─── Record extracts ───
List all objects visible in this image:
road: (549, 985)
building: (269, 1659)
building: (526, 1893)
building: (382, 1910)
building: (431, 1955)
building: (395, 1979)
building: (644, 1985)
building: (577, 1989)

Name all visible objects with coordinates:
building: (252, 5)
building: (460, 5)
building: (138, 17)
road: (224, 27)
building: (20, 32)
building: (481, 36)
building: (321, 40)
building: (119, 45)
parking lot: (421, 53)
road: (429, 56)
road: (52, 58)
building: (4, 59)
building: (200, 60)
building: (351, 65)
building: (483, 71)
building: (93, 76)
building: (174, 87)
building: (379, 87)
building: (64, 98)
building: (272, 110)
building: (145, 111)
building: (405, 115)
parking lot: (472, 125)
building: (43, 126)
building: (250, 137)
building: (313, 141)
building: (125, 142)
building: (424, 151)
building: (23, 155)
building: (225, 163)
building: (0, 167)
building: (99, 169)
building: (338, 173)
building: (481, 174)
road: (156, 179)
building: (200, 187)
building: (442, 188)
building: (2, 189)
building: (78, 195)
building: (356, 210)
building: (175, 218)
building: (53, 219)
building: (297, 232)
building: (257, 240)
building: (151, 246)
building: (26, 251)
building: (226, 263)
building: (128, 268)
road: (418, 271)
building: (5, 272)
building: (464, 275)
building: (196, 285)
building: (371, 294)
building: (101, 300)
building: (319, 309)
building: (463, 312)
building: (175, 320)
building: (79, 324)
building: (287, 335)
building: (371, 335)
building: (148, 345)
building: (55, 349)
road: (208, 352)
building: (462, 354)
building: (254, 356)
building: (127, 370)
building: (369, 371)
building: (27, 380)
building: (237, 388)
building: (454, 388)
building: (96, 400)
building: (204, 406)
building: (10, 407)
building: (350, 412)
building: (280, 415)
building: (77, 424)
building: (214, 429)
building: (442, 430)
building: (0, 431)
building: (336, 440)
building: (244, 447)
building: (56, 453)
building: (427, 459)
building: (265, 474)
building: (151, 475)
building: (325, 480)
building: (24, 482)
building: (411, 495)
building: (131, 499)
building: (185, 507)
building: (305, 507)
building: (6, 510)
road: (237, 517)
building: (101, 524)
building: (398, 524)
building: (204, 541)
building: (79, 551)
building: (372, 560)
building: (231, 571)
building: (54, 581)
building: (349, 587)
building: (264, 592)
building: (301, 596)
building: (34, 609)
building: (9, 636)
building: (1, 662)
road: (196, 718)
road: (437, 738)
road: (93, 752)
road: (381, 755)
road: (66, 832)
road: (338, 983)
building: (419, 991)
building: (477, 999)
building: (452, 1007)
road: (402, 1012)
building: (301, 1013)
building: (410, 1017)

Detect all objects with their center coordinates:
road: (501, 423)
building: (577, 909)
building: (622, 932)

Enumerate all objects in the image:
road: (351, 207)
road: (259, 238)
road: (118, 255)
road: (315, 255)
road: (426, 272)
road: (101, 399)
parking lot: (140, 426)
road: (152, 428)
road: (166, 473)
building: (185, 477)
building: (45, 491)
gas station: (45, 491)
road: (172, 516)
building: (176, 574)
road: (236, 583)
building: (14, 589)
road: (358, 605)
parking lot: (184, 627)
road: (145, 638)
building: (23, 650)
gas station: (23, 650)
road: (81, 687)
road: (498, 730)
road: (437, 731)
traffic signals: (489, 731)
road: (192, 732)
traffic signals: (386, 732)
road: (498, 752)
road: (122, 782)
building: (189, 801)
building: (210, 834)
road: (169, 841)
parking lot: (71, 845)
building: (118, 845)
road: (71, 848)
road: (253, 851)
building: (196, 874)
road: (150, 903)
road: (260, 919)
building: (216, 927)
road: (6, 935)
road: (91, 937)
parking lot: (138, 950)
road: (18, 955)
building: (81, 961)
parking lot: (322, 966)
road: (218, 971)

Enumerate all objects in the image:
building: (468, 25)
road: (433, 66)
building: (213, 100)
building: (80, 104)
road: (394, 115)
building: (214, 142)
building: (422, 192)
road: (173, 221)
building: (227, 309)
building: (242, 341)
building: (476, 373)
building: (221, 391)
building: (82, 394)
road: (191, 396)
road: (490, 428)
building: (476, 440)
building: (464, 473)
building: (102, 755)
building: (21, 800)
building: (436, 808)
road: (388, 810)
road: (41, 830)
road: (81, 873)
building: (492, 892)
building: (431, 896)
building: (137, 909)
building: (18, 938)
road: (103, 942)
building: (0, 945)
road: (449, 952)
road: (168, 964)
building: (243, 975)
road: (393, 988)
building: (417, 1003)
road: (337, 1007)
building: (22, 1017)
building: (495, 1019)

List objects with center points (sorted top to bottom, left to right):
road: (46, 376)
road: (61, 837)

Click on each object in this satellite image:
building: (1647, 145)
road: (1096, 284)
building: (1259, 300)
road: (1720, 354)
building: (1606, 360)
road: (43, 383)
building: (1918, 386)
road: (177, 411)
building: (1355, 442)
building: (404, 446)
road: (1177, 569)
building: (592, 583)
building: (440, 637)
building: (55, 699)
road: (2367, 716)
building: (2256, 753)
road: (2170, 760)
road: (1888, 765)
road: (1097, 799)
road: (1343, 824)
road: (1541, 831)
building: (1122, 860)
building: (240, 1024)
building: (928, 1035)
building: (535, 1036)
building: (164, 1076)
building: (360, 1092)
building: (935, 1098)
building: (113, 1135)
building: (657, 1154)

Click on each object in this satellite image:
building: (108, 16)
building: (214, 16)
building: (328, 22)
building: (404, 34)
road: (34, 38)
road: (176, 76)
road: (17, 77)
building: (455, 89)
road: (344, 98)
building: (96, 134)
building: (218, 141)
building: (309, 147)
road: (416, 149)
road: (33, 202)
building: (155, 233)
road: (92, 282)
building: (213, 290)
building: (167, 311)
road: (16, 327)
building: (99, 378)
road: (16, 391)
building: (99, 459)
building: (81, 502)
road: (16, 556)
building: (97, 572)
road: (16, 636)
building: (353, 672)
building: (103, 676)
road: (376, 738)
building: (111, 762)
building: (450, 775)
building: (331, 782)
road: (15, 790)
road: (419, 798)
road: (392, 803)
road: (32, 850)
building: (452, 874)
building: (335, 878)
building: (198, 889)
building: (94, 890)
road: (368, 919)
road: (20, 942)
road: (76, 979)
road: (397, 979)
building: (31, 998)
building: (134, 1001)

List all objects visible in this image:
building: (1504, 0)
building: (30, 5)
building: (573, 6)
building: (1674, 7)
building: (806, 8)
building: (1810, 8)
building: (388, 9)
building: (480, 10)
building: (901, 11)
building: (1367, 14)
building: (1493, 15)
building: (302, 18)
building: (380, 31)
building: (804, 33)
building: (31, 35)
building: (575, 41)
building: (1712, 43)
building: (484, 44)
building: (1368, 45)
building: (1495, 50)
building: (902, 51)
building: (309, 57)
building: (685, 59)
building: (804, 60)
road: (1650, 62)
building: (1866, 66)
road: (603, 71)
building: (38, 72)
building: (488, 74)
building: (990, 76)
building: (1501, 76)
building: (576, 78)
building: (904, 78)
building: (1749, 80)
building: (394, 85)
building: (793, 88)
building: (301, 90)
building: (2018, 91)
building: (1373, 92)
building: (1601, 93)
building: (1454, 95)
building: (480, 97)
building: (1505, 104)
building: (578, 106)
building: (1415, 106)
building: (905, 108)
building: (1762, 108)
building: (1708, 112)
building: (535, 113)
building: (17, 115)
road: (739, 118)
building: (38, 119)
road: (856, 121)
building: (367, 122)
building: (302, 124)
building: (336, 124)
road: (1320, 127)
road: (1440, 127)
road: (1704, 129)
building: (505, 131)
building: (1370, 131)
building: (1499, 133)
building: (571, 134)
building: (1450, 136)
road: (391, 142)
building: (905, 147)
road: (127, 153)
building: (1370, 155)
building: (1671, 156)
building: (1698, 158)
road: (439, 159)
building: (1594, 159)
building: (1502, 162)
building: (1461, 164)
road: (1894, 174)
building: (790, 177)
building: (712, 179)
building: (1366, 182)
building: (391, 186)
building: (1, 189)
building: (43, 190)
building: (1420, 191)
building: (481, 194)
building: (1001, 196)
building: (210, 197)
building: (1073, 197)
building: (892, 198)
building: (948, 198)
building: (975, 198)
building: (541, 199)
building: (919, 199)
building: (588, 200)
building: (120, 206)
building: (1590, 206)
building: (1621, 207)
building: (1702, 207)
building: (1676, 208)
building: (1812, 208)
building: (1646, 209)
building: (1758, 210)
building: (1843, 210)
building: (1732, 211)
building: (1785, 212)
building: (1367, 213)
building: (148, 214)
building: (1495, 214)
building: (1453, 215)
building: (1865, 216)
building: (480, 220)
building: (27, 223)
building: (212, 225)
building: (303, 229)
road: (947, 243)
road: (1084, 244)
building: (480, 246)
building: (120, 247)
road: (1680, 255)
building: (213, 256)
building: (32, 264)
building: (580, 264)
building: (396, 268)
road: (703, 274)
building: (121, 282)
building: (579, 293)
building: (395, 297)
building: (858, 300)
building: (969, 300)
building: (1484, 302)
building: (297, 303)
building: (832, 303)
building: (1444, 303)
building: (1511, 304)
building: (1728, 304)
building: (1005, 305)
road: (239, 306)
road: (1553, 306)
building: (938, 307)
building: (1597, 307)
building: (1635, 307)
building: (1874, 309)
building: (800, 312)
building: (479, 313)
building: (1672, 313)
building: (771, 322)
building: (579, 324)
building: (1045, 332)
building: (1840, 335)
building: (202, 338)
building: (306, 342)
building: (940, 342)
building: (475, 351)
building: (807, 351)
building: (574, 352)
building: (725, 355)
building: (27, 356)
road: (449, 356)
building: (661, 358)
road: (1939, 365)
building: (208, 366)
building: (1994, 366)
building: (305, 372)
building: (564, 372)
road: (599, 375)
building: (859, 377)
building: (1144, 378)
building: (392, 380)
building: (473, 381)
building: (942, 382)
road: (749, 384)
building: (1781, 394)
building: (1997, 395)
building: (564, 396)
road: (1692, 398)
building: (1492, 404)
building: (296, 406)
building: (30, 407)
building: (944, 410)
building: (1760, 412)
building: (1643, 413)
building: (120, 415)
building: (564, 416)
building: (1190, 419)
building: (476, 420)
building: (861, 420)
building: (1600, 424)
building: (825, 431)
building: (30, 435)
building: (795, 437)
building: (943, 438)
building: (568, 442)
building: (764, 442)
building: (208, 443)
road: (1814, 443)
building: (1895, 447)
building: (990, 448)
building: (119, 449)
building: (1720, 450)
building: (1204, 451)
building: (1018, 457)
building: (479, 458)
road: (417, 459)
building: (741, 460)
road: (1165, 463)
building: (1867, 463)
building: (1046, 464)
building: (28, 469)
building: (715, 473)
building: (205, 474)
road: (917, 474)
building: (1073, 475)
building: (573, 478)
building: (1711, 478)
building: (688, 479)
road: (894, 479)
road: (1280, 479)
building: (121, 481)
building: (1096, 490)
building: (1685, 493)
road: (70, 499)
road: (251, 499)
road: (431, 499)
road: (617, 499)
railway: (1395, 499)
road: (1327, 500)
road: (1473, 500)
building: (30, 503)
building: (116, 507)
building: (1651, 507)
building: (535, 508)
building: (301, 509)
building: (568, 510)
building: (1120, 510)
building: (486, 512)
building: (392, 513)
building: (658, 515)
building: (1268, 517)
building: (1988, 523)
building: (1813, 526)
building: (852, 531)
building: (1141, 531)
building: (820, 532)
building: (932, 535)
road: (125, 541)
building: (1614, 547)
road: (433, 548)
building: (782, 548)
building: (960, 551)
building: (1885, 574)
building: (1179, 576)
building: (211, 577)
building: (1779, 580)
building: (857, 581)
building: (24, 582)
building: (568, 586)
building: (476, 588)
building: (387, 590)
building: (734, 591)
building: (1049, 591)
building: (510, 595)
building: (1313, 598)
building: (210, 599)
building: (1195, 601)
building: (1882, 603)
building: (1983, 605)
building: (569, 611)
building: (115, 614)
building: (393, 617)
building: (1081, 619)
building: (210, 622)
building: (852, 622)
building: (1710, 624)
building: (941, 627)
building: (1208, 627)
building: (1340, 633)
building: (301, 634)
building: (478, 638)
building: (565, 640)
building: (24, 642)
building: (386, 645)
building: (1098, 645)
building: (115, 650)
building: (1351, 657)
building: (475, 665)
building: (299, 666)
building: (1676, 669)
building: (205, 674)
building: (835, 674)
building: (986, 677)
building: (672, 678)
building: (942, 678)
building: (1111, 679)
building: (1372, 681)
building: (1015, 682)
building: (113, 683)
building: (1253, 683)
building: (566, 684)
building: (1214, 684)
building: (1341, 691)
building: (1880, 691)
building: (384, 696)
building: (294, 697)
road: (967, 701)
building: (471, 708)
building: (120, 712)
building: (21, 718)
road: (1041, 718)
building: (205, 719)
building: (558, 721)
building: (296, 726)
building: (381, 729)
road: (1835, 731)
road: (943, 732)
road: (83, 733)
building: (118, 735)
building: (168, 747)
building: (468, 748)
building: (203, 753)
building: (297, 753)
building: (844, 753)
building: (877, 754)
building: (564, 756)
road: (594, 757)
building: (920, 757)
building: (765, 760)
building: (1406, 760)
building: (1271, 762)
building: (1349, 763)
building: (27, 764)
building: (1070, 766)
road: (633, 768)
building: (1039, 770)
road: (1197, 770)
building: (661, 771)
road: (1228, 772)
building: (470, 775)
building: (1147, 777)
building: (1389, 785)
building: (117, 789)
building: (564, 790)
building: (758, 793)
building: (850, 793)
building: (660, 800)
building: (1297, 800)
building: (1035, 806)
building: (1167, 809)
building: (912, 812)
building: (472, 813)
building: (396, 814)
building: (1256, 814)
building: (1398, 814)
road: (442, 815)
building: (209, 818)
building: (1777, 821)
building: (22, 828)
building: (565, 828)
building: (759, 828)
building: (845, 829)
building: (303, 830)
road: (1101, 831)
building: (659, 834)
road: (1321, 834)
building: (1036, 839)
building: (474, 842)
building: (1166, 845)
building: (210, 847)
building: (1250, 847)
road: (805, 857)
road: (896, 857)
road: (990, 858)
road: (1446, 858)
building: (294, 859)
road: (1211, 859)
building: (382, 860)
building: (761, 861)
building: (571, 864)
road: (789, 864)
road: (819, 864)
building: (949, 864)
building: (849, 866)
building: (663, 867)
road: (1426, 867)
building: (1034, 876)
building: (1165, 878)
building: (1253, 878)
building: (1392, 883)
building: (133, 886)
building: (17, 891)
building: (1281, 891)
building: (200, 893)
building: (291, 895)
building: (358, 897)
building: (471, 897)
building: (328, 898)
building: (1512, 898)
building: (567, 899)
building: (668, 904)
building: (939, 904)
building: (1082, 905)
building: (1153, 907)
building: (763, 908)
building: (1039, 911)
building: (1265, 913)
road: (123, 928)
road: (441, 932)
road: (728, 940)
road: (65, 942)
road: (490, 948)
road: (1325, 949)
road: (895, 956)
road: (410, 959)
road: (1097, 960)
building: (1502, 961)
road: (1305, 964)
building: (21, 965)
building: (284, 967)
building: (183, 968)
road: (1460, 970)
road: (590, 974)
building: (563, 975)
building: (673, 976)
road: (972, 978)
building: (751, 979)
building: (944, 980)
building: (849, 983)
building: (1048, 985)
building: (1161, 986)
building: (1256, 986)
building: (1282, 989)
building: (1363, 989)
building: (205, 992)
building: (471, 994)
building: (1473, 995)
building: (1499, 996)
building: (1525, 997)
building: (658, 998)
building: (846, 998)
───
Look through the data and gather every line with the string "parking" in it.

> _Output of the task_
parking lot: (421, 53)
parking lot: (472, 125)
parking lot: (140, 426)
parking lot: (184, 627)
parking lot: (71, 845)
parking lot: (138, 950)
parking lot: (322, 966)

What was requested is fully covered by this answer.